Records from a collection

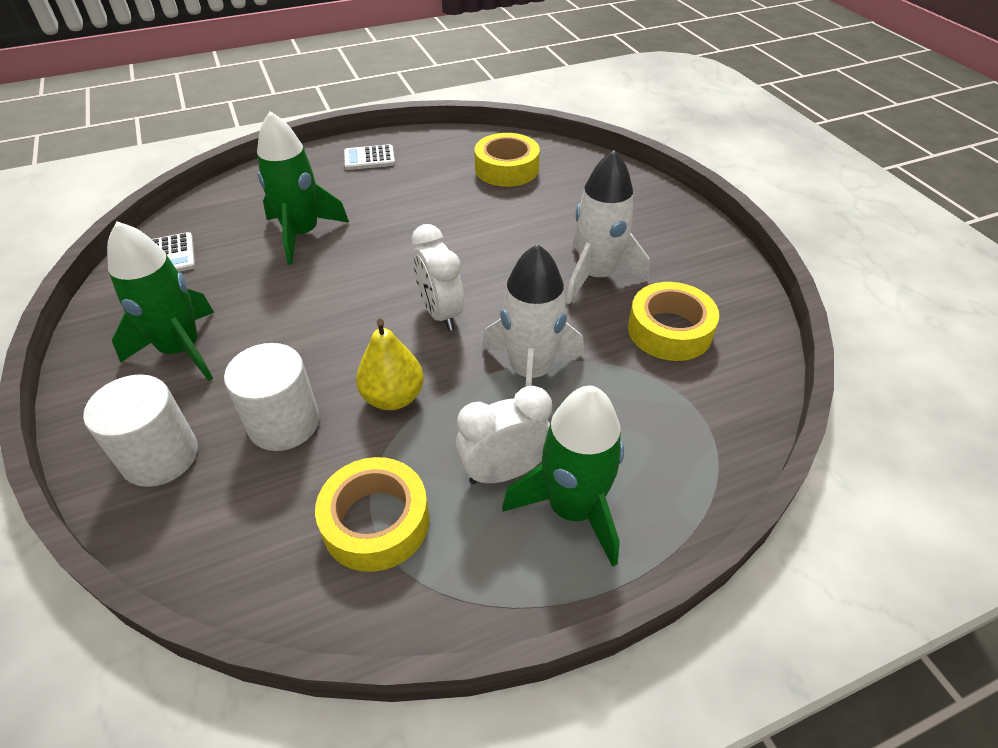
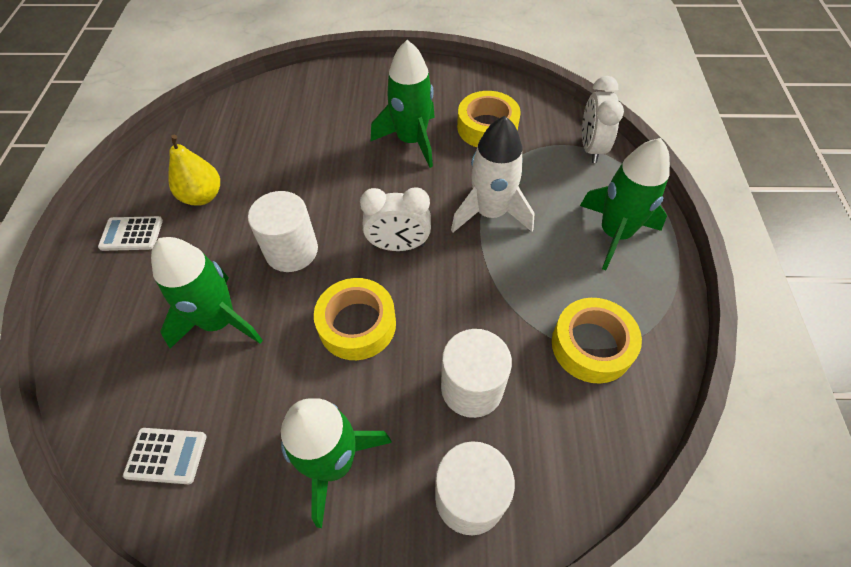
camera: 65 degrees left, 10 degrees up
(369, 158) = (131, 234): white calculator -> white calculator turned 75 degrees clockwise
(393, 397) = (477, 303): yellow pear -> yellow pear (202, 196)
(396, 246) = (291, 251): none -> white cylinder
(504, 472) = (574, 258): white clock -> white clock (591, 148)
(506, 169) = (237, 142): yellow tape -> yellow tape (357, 324)
(596, 275) = (411, 141): white rocket -> green rocket

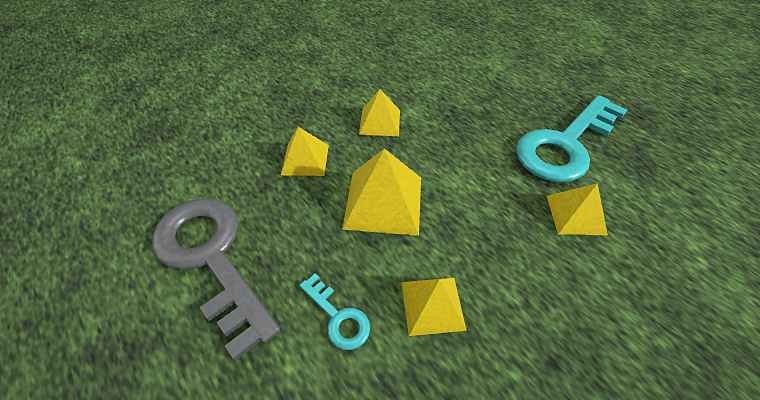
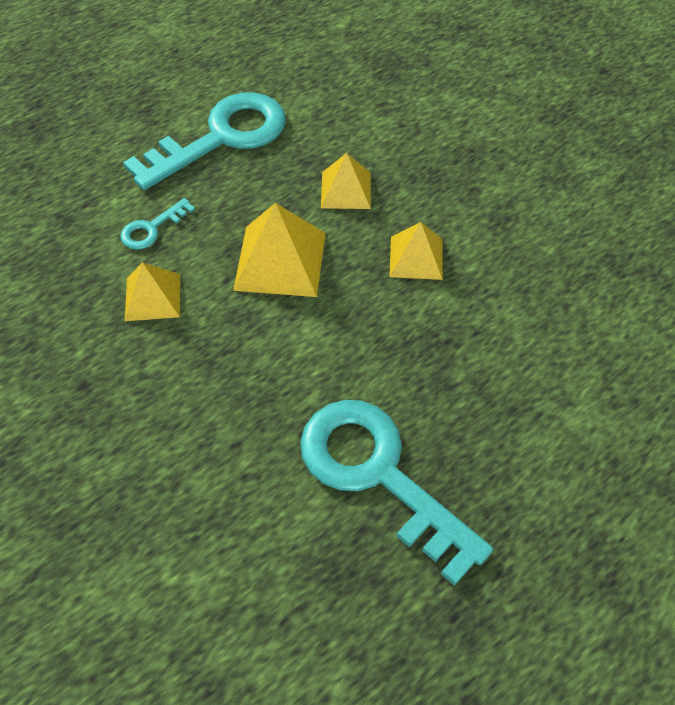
camera: 90 degrees right, 5 degrees up
(211, 258) = (221, 138): grey key -> turquoise key
(576, 214) = (250, 452): yellow pyramid -> none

> _Try it_
From the records above, give again only the part that opens with the line containing "(393, 397) = (477, 303): yellow" and closes with the line containing "camera: 90 degrees right, 5 degrees up". Keep both ends but drop the pictures.

> _Solution_
(393, 397) = (477, 303): yellow pear -> yellow pear (202, 196)
(396, 246) = (291, 251): none -> white cylinder
(504, 472) = (574, 258): white clock -> white clock (591, 148)
(506, 169) = (237, 142): yellow tape -> yellow tape (357, 324)
(596, 275) = (411, 141): white rocket -> green rocket

camera: 90 degrees right, 5 degrees up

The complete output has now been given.